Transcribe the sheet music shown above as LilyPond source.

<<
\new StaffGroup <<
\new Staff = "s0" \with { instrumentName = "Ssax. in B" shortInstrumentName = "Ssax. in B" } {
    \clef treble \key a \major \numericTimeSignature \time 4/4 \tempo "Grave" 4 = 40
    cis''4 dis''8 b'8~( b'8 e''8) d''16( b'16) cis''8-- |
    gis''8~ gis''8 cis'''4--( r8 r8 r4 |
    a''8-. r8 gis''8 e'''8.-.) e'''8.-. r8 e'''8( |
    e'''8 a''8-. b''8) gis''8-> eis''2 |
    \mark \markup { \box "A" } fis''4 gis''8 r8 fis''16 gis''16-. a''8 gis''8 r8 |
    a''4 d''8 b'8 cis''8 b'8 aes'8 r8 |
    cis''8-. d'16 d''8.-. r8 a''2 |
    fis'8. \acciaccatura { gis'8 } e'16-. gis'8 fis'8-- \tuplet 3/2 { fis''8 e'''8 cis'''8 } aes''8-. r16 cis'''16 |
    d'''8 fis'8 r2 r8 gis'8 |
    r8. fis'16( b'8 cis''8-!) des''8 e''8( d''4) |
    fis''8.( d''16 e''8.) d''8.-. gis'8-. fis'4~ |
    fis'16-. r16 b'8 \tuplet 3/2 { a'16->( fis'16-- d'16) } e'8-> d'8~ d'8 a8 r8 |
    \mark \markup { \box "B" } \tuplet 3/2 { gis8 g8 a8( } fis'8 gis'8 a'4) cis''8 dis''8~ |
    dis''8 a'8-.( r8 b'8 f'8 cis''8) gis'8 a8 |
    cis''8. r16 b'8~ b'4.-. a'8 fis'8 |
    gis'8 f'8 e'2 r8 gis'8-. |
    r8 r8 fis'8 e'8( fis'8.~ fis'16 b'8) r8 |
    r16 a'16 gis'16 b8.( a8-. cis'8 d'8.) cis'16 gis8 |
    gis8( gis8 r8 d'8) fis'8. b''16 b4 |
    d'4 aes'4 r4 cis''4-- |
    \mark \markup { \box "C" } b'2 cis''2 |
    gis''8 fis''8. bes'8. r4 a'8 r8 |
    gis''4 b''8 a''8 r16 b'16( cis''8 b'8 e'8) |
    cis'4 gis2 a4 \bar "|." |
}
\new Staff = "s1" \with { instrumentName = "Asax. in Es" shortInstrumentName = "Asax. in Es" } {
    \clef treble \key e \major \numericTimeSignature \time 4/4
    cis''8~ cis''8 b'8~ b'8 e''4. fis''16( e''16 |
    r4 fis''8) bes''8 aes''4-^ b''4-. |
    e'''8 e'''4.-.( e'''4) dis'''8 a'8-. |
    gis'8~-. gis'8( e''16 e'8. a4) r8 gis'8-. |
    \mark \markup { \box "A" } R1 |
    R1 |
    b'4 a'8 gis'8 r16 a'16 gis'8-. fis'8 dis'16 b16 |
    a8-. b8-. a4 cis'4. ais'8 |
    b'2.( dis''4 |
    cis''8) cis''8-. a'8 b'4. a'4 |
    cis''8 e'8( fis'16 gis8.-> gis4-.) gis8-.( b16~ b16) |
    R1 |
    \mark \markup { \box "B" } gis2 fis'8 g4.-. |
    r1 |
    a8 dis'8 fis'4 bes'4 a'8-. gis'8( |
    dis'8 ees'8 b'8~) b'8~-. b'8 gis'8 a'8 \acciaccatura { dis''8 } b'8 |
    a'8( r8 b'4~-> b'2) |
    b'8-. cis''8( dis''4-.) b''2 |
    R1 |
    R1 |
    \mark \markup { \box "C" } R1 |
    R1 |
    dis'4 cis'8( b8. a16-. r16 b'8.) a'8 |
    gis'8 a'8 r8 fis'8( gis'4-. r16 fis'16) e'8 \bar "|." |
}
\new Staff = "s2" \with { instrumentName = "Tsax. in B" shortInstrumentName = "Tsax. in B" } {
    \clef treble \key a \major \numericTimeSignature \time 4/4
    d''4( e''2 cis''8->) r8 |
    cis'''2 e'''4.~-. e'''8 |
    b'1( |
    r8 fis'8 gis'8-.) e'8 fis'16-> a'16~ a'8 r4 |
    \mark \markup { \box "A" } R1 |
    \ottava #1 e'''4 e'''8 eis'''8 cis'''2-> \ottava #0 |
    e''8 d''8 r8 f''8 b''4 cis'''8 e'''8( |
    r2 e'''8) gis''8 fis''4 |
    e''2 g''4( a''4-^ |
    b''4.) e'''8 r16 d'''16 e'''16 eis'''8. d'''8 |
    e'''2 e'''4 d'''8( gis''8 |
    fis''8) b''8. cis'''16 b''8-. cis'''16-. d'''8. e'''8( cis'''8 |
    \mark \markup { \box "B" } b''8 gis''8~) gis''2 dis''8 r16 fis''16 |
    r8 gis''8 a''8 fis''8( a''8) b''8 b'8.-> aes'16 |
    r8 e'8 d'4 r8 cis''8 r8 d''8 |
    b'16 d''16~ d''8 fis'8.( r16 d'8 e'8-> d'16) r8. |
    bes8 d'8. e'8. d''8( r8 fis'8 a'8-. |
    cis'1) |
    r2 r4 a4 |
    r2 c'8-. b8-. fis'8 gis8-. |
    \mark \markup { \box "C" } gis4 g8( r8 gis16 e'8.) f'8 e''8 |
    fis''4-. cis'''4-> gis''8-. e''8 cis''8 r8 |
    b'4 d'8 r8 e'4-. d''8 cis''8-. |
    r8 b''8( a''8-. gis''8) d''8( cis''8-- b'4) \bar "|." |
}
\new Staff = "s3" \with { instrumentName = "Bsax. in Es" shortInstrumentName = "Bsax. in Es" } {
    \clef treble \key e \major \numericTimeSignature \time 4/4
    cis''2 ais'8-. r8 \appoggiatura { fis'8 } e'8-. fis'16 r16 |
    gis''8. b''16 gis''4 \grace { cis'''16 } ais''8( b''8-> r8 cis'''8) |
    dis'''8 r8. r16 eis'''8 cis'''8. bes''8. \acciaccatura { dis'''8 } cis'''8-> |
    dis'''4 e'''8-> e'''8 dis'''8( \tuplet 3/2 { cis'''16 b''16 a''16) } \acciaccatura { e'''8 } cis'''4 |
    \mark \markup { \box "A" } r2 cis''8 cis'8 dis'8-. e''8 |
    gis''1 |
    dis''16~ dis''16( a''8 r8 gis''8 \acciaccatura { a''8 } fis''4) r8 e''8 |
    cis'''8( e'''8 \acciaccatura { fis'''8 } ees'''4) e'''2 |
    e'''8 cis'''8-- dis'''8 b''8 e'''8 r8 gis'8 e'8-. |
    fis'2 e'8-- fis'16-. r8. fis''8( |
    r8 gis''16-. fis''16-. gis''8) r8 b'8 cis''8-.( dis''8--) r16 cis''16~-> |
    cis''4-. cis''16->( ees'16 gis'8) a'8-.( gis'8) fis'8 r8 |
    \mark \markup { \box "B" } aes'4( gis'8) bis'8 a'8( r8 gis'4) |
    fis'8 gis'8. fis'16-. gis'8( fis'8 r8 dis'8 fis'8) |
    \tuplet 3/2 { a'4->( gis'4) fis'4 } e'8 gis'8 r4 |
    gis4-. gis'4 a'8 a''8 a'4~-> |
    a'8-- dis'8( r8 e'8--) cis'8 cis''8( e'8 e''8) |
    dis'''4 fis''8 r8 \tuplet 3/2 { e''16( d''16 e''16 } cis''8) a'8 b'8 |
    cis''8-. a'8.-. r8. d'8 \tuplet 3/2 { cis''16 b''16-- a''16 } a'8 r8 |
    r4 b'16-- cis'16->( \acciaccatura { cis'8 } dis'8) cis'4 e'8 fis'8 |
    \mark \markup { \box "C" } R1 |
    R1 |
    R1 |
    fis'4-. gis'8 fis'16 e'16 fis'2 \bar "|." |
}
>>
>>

----------

• **Your goal**:
Report each line in the items above that contains the string "time" with the same capitalization.

• **Expected output**:
    \clef treble \key a \major \numericTimeSignature \time 4/4 \tempo "Grave" 4 = 40
    \clef treble \key e \major \numericTimeSignature \time 4/4
    \clef treble \key a \major \numericTimeSignature \time 4/4
    \clef treble \key e \major \numericTimeSignature \time 4/4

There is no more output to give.